Exercise objective. Word for word, restate the lines from the one holding "yellow semicircle: (148, 135)" through the last line of the material below, and leave every picture out.

_____

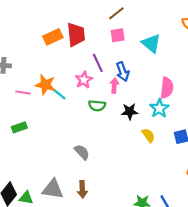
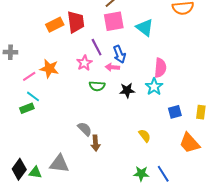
pink square: (118, 35) -> (114, 21), size x1.5
pink arrow: (114, 86) -> (112, 67), turned -88
pink line: (23, 93) -> (29, 76), turned -40
cyan line: (59, 94) -> (33, 96), moved
yellow semicircle: (148, 135) -> (145, 136), moved
brown arrow: (82, 189) -> (96, 143), moved

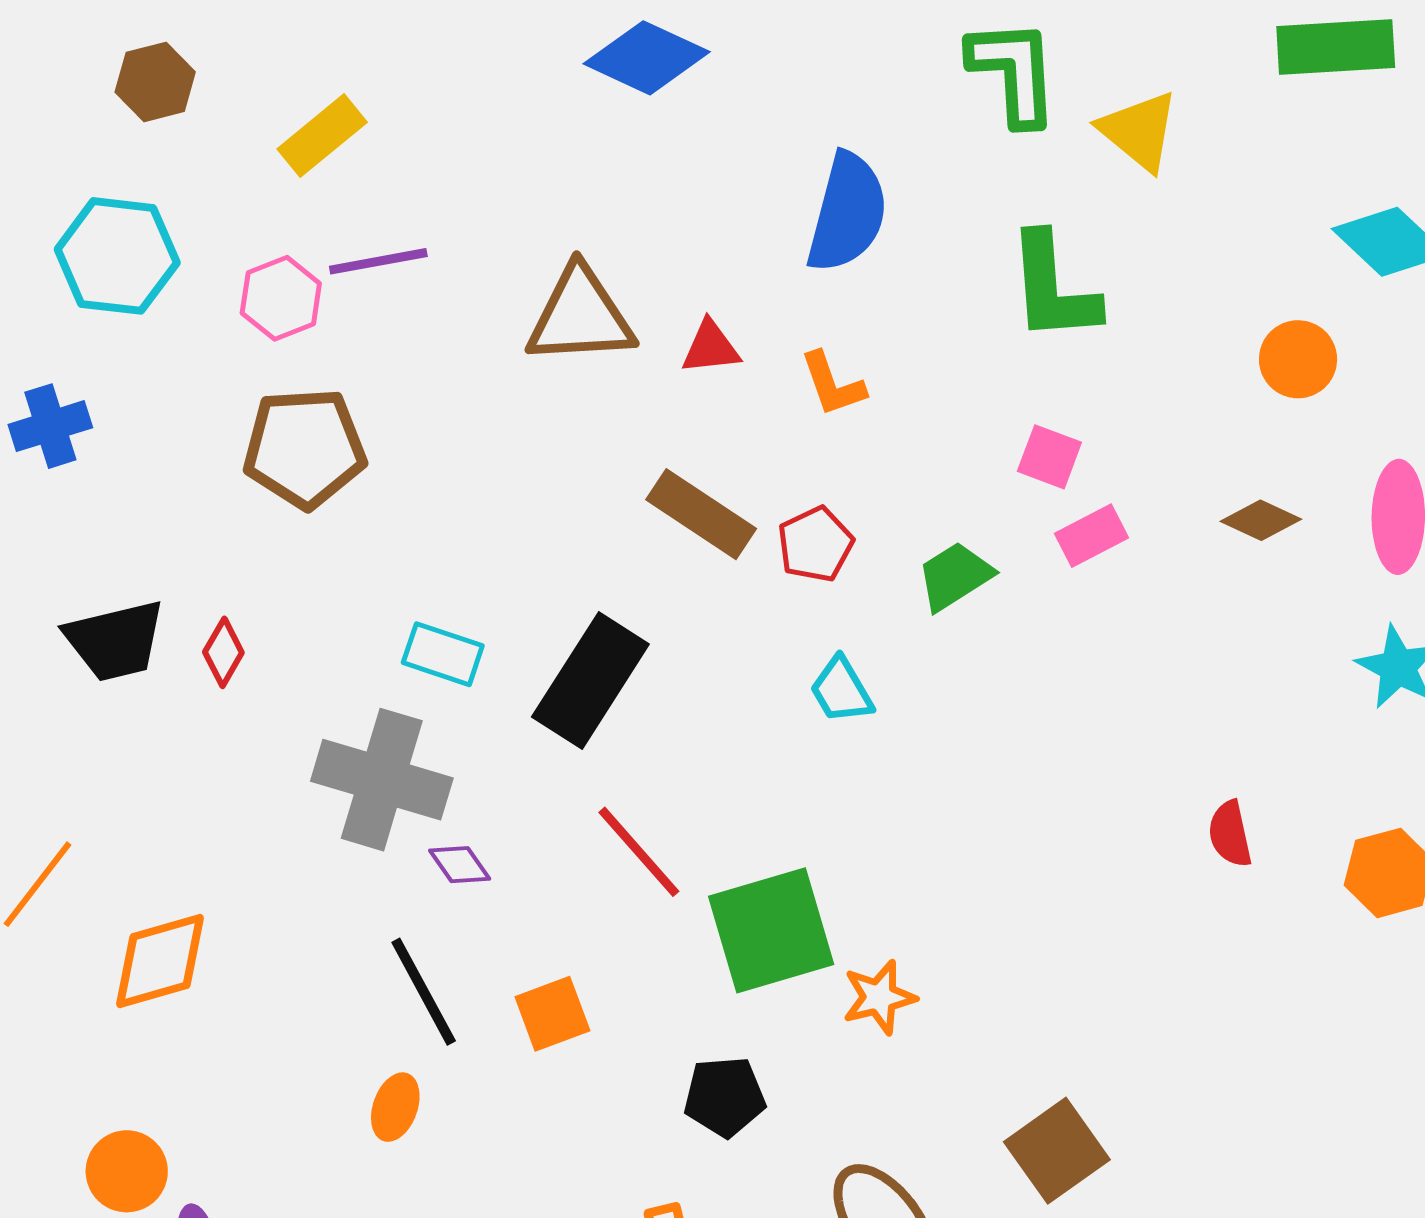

_____

Answer box.
yellow semicircle: (148, 135) -> (145, 136), moved
brown arrow: (82, 189) -> (96, 143), moved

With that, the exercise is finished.